DATA FOR THIS EXERCISE
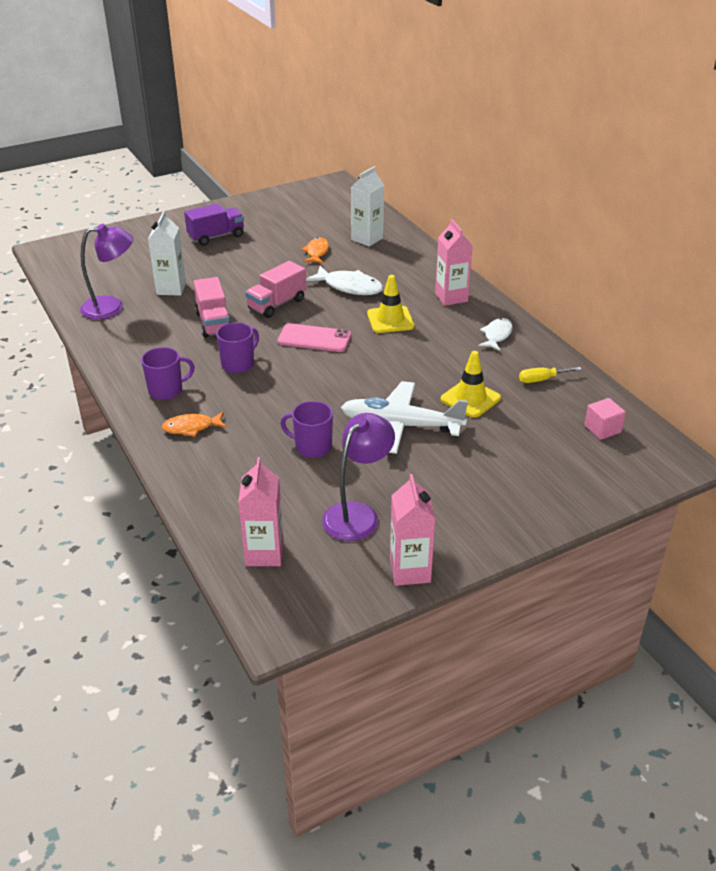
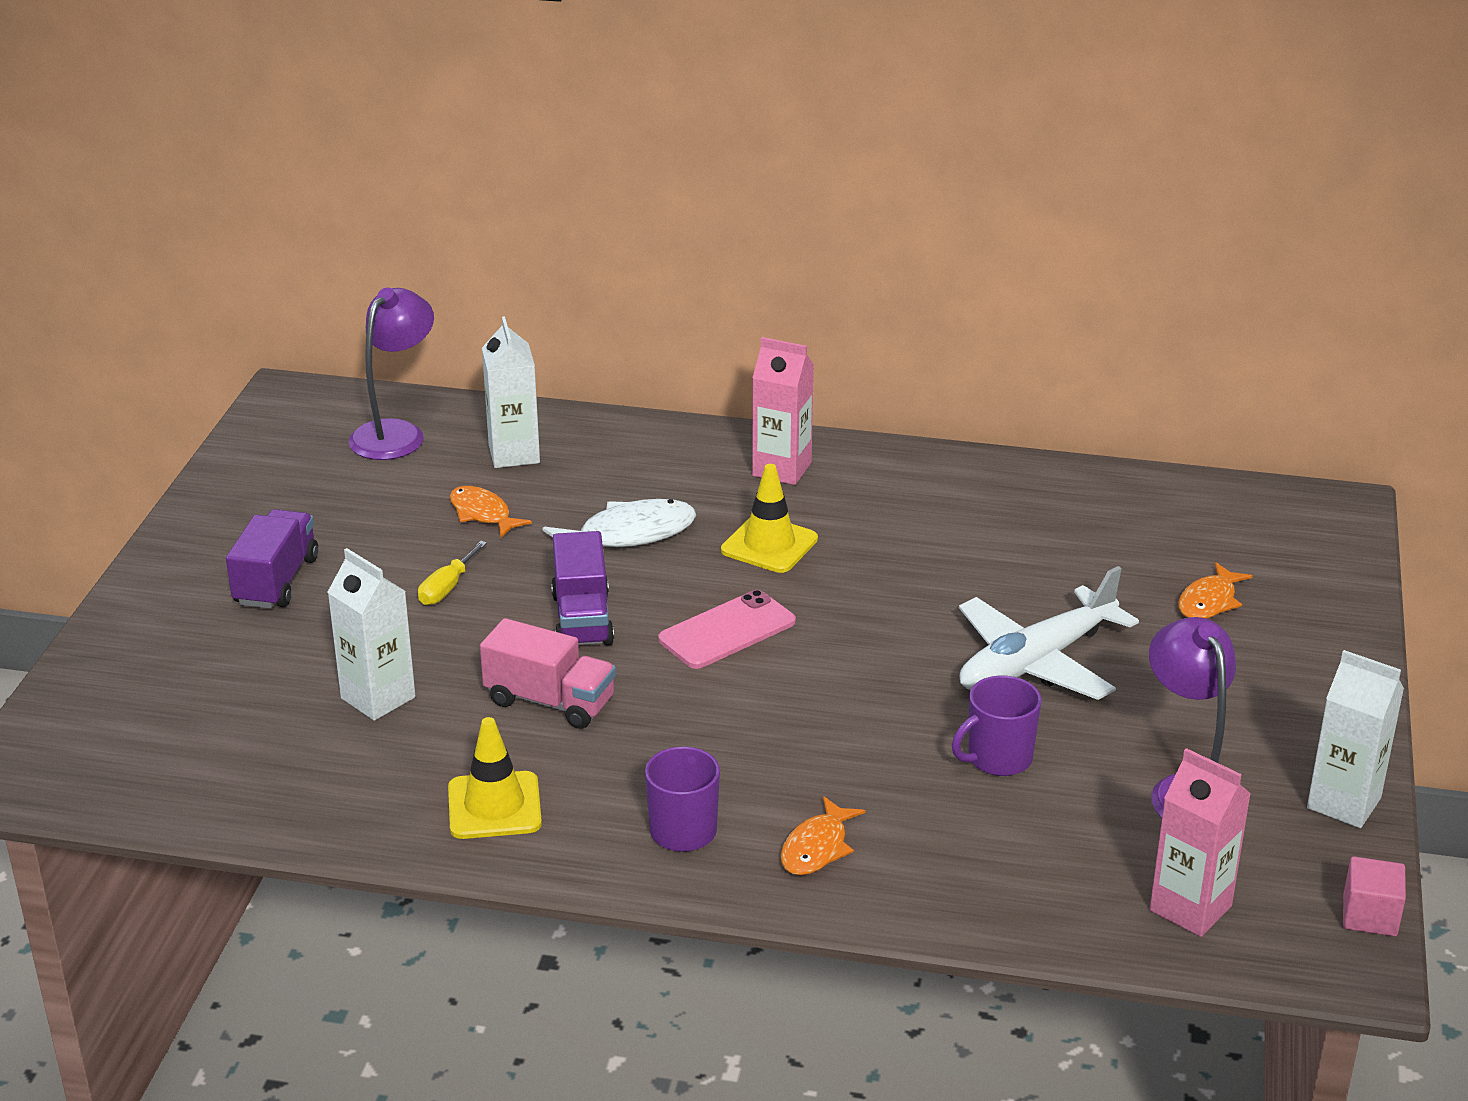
camera: 50 degrees left, 5 degrees down
(111, 307) = (344, 784): purple lamp -> purple lamp (396, 433)
(238, 364) = (702, 729): purple mug -> none
(277, 304) = (582, 619): pink truck -> purple truck
(410, 571) = (1343, 803): pink carton -> white carton
(470, 399) = (1043, 579): yellow traffic cone -> yellow traffic cone (494, 806)
(496, 335) = (924, 484): white fish -> none
(525, 455) = (1209, 601): none -> orange fish
(541, 380) = (1067, 506): yellow screwdriver -> yellow screwdriver (447, 588)
(602, 429) = (1220, 521): pink cube -> pink cube (1369, 916)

WORK ITEM
Out of the listing above, reproduce exactly the lines from the one with "(410, 571) = (1343, 803): pink" up to and including the one with "(525, 455) = (1209, 601): none -> orange fish".

EXPECTED ANSWER
(410, 571) = (1343, 803): pink carton -> white carton
(470, 399) = (1043, 579): yellow traffic cone -> yellow traffic cone (494, 806)
(496, 335) = (924, 484): white fish -> none
(525, 455) = (1209, 601): none -> orange fish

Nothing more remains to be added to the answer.